■ **Exercise data**
Segment Open
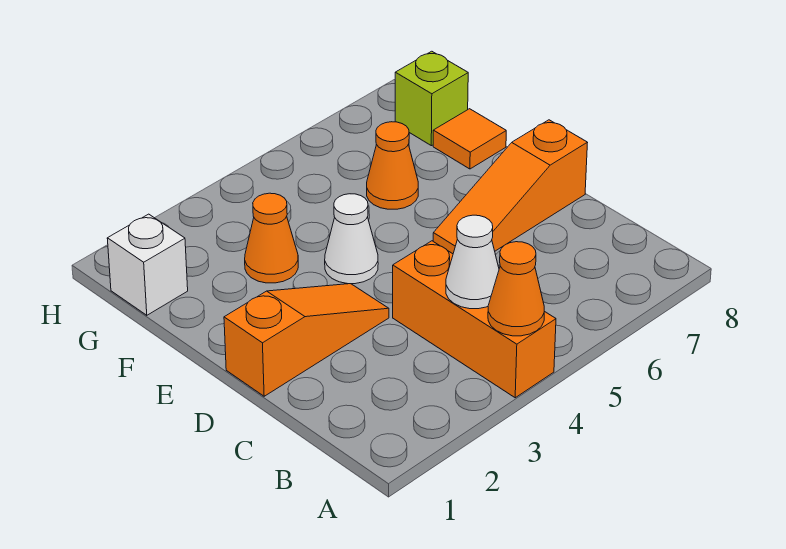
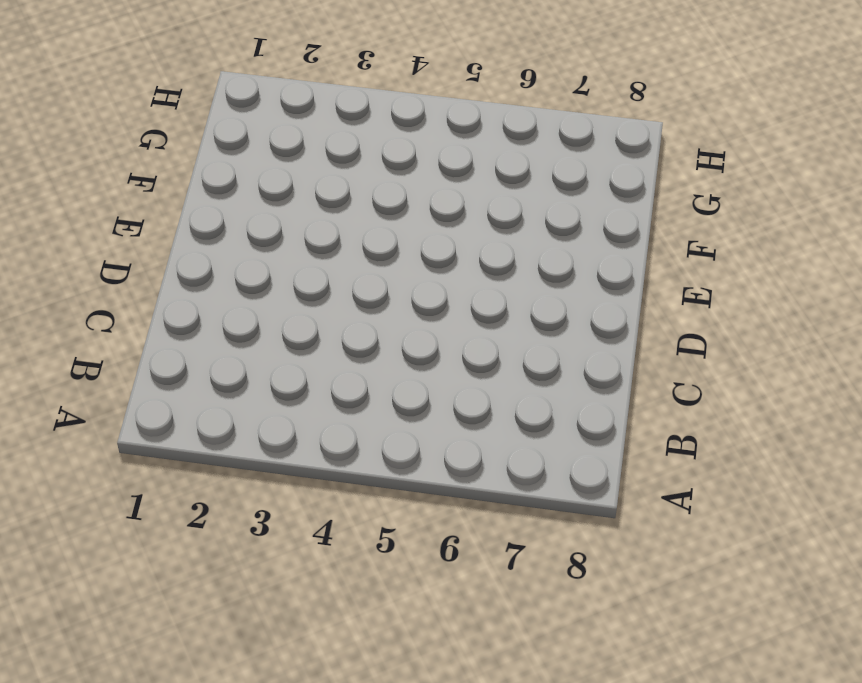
none -> orange brick A4:C4 level 1
none -> orange slope D1:D3 level 1 top 1

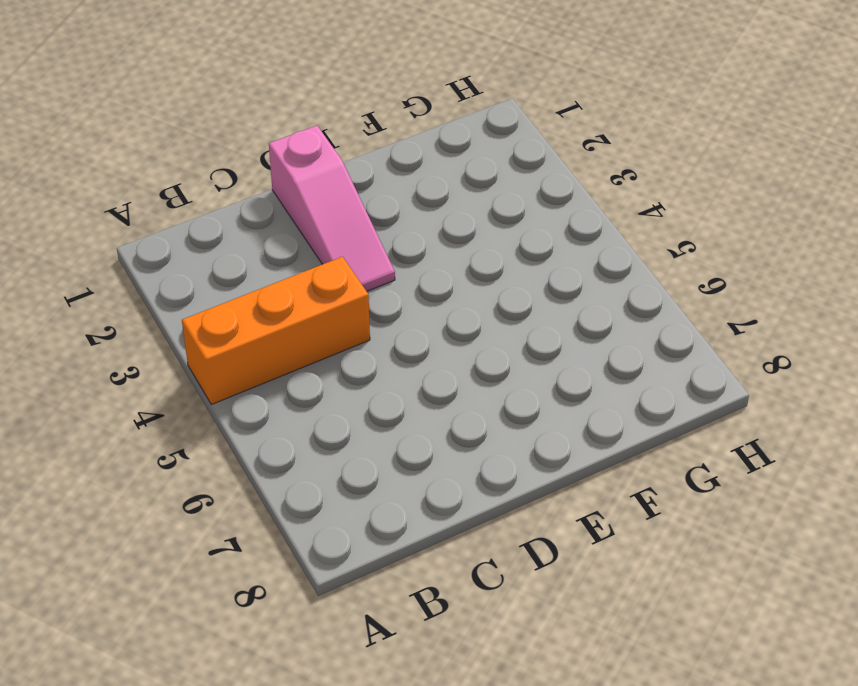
pink slope D1:D3 level 1 top 1 -> orange slope D1:D3 level 1 top 1
none -> orange slope D6:D8 level 1 top 8
none -> white cone E4 level 1

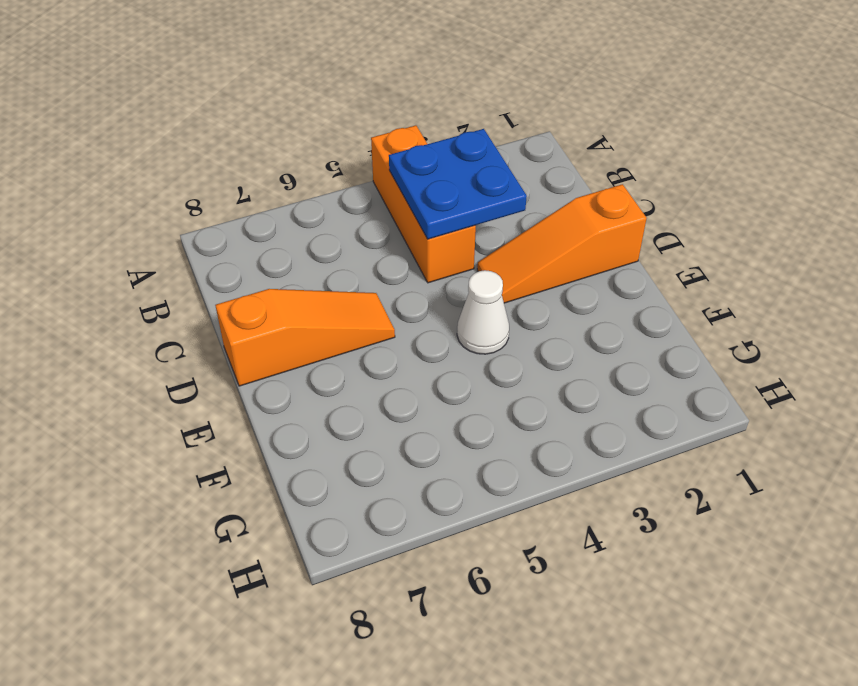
blue plate B3:C4 level 2 -> white cone B4 level 2
none -> orange cone F3 level 1
none -> orange cone F6 level 1

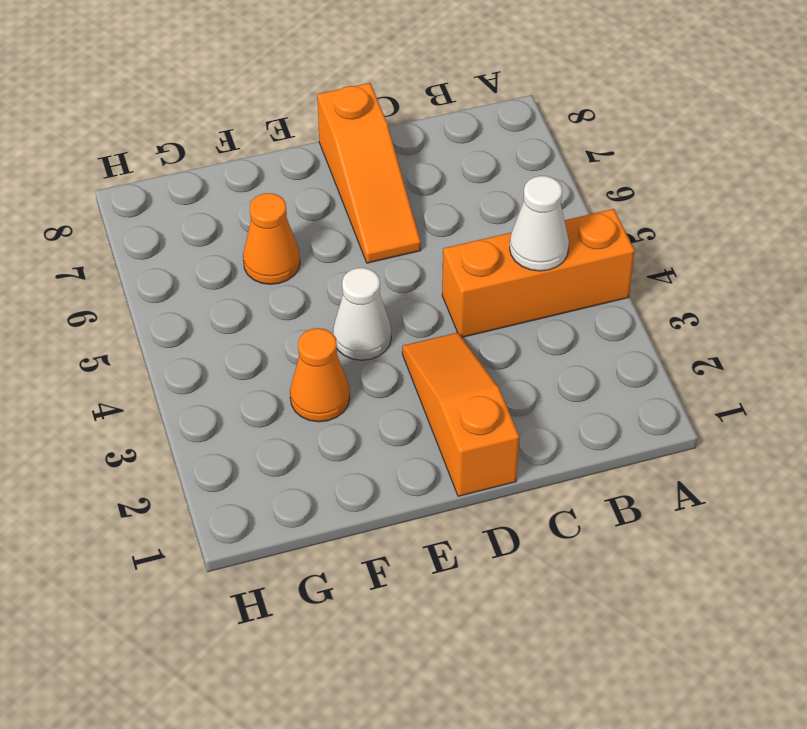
none -> orange tile F8 level 1
none -> white brick G1 level 1

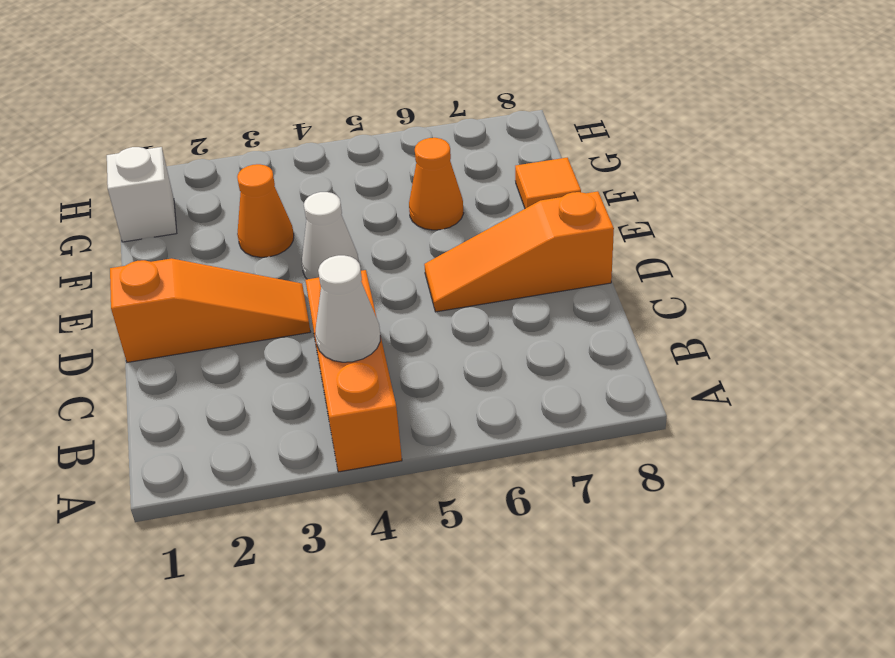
none -> lime brick G8 level 1
none -> orange cone A4 level 2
Segment Closed
■ **Problem details**
The expected output is each record, copied exactly, and nothing in place of the pictures.

■ **Response to the exercise**
none -> orange brick A4:C4 level 1
none -> orange slope D1:D3 level 1 top 1

pink slope D1:D3 level 1 top 1 -> orange slope D1:D3 level 1 top 1
none -> orange slope D6:D8 level 1 top 8
none -> white cone E4 level 1

blue plate B3:C4 level 2 -> white cone B4 level 2
none -> orange cone F3 level 1
none -> orange cone F6 level 1

none -> orange tile F8 level 1
none -> white brick G1 level 1

none -> lime brick G8 level 1
none -> orange cone A4 level 2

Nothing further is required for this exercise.